**Problem statement:**
Please copy the lines below, exactly as they are, from the one with "(625, 451) = (185, 801): white" through the one with "(408, 238) = (414, 298): purple", and leave out the pictures.

Object correspondence data
- - - - - - -

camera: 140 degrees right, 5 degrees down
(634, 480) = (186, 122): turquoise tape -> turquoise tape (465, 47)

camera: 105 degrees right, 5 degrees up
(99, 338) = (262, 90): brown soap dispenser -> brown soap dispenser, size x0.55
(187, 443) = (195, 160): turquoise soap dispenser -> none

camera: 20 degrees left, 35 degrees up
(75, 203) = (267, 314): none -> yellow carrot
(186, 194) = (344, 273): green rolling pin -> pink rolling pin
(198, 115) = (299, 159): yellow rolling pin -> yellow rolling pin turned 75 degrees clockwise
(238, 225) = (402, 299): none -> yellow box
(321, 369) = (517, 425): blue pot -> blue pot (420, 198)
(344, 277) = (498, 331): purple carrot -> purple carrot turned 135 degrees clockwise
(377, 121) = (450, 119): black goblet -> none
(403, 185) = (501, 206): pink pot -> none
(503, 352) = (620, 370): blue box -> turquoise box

- - - - - - -

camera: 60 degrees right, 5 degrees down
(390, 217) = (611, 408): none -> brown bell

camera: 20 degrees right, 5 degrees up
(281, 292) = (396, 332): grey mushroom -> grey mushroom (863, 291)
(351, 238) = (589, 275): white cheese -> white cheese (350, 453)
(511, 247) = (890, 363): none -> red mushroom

- - - - - - -

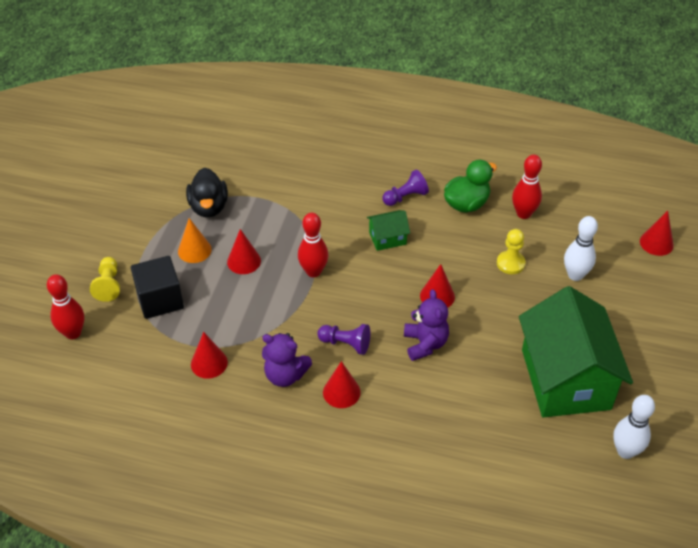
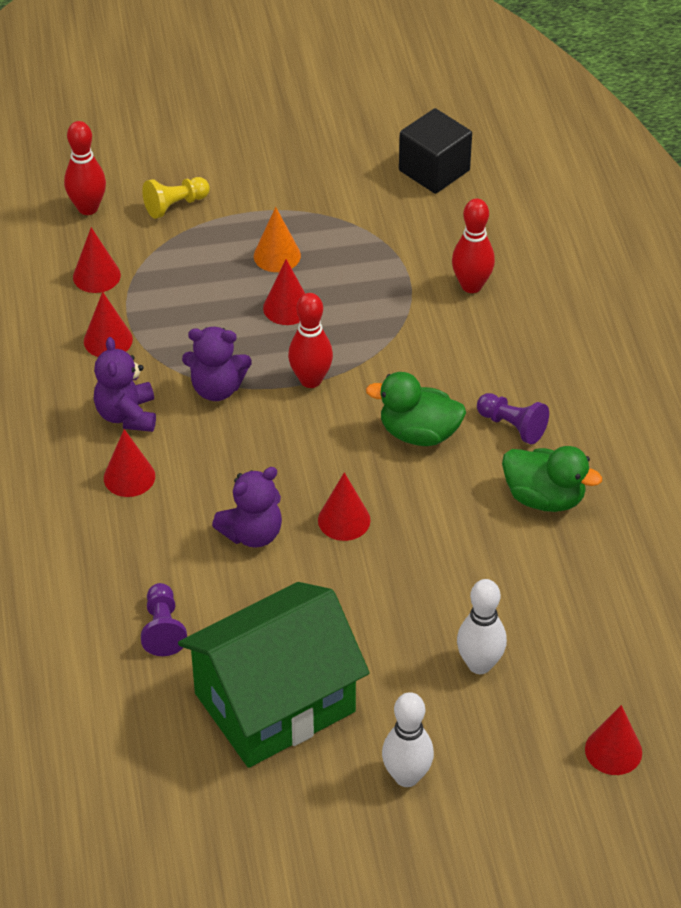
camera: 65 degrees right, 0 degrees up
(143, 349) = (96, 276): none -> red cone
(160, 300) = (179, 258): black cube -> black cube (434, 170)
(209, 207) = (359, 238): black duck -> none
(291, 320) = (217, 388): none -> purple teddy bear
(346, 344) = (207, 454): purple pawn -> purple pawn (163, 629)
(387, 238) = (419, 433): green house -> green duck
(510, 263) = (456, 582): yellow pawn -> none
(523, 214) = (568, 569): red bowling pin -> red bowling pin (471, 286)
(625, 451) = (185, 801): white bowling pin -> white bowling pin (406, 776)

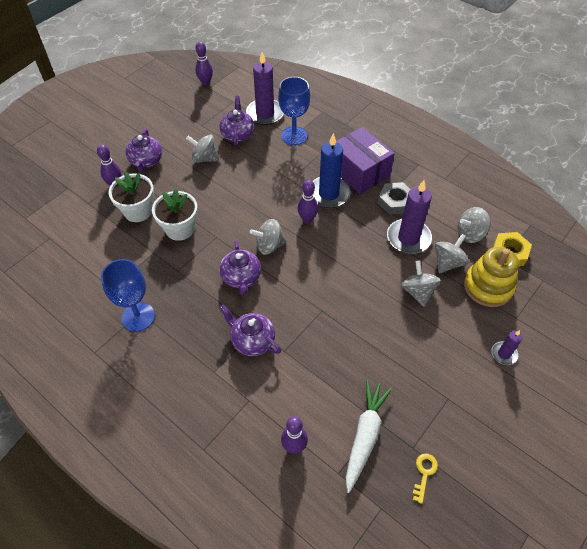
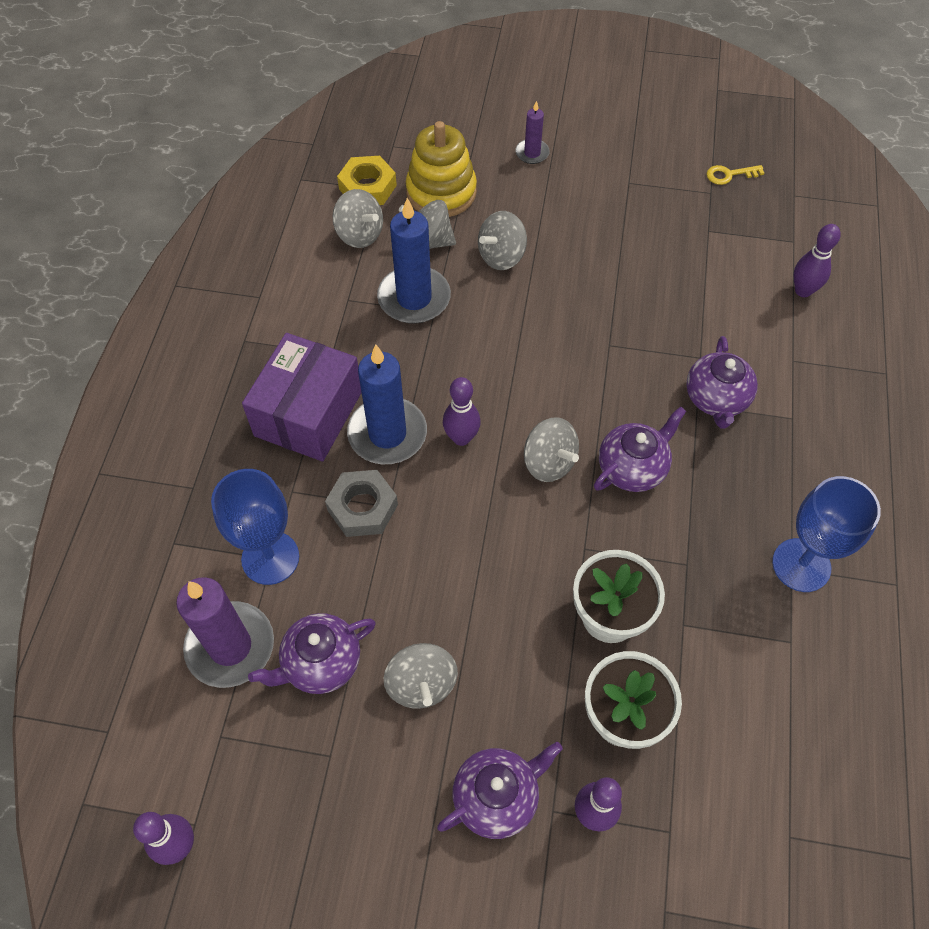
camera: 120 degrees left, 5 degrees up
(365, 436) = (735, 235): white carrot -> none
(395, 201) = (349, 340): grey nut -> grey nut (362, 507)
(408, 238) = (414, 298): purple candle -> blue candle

- - - - - - -

**Result of this task:**
(625, 451) = (185, 801): white bowling pin -> white bowling pin (406, 776)

camera: 120 degrees left, 5 degrees up
(365, 436) = (735, 235): white carrot -> none
(395, 201) = (349, 340): grey nut -> grey nut (362, 507)
(408, 238) = (414, 298): purple candle -> blue candle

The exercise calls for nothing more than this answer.